▸ Spatial reasoning data
· · · · · · ·
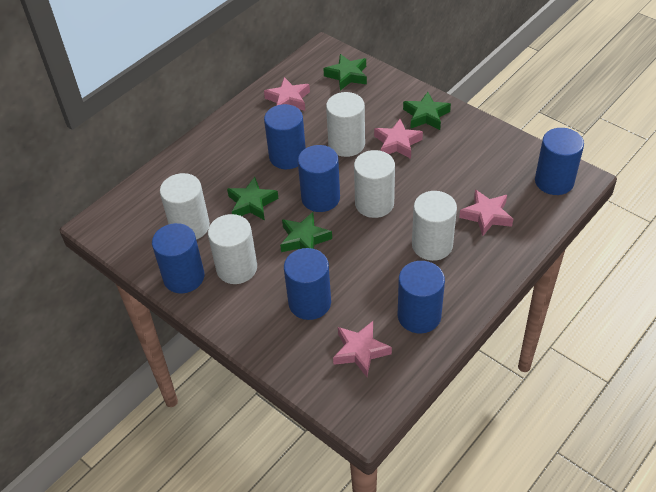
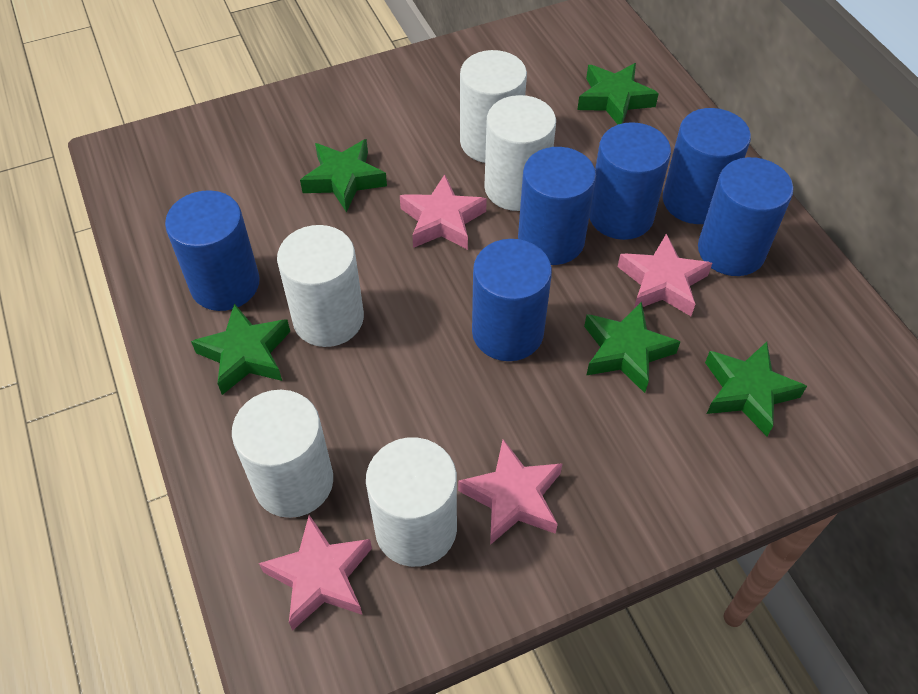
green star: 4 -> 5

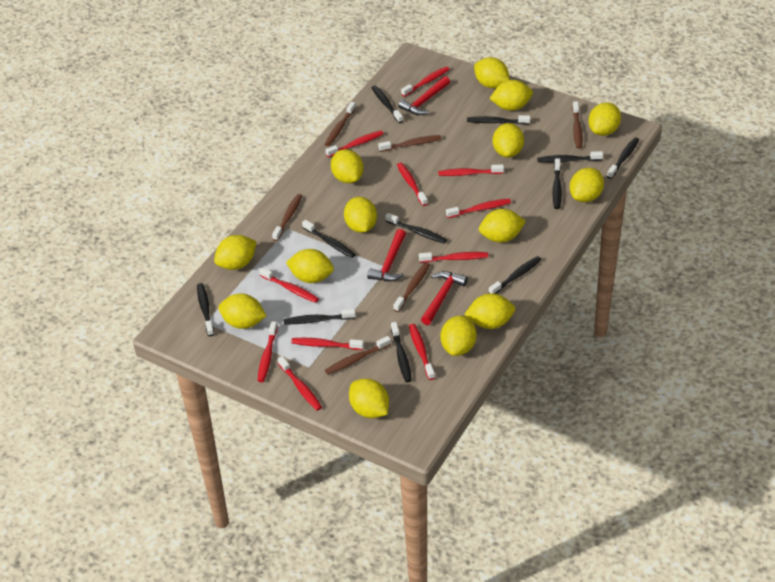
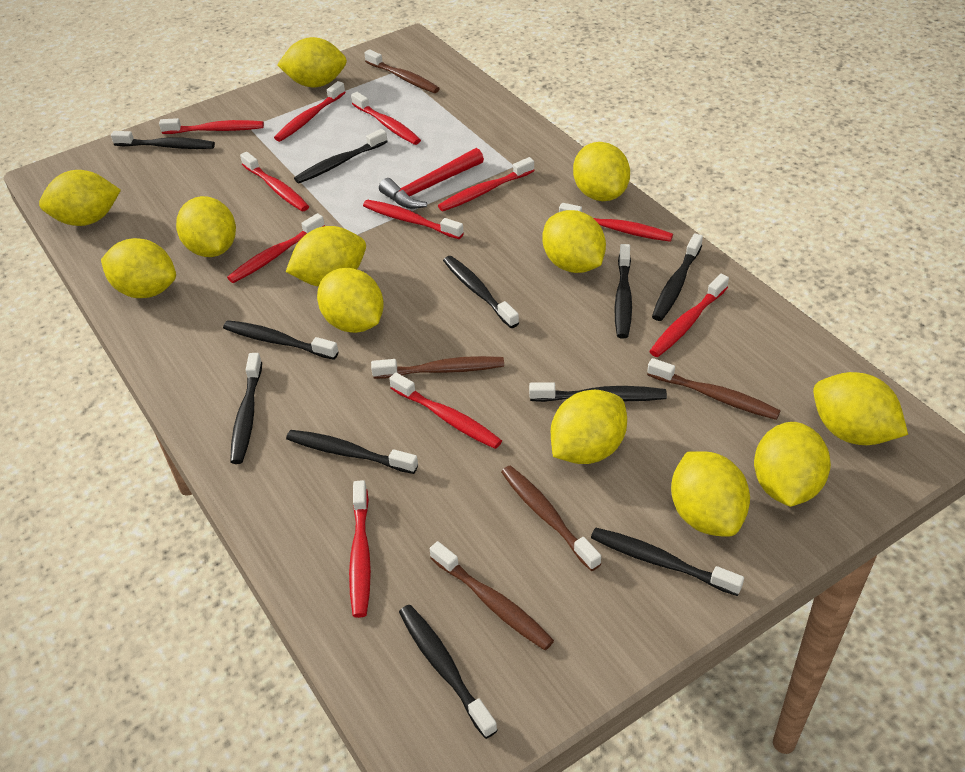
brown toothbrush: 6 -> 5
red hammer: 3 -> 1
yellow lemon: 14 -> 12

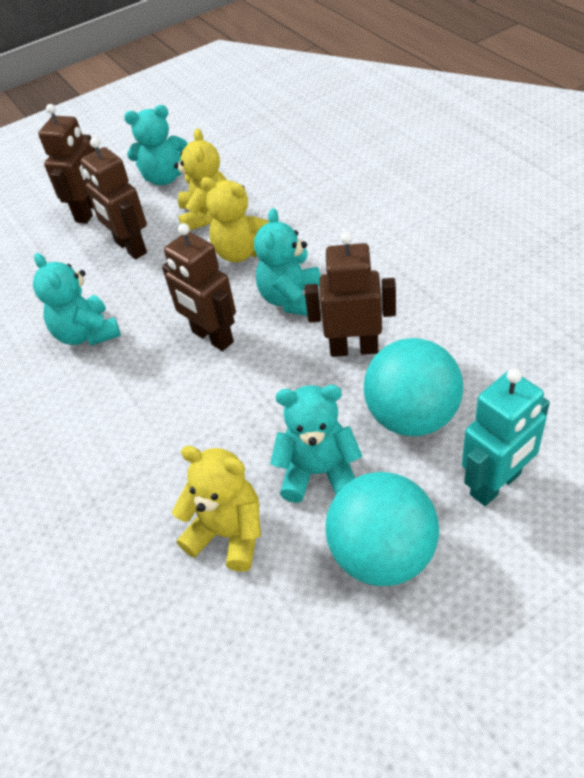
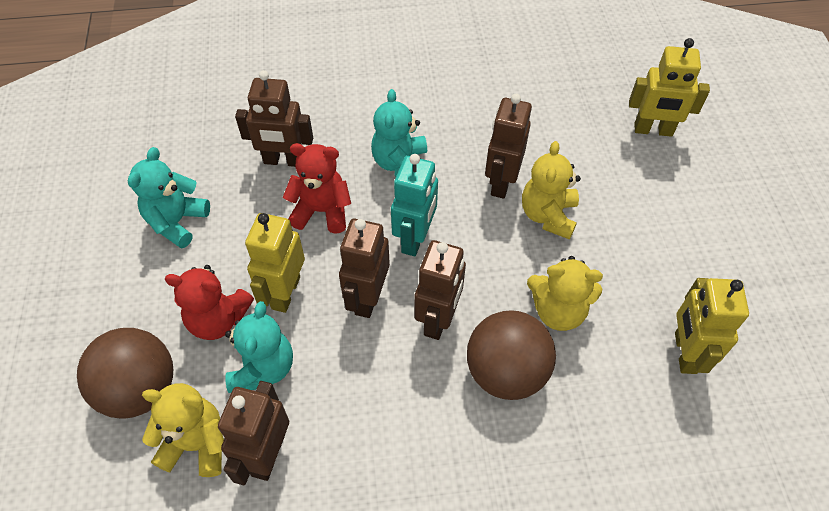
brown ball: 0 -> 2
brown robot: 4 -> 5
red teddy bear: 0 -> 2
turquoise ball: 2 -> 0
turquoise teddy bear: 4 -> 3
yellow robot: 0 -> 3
· · · · · · ·
▸ What you have to do
Each line of the data must be transcribed exactly; pictures are not carried over.

▸ Solution to this task
green star: 4 -> 5

brown toothbrush: 6 -> 5
red hammer: 3 -> 1
yellow lemon: 14 -> 12

brown ball: 0 -> 2
brown robot: 4 -> 5
red teddy bear: 0 -> 2
turquoise ball: 2 -> 0
turquoise teddy bear: 4 -> 3
yellow robot: 0 -> 3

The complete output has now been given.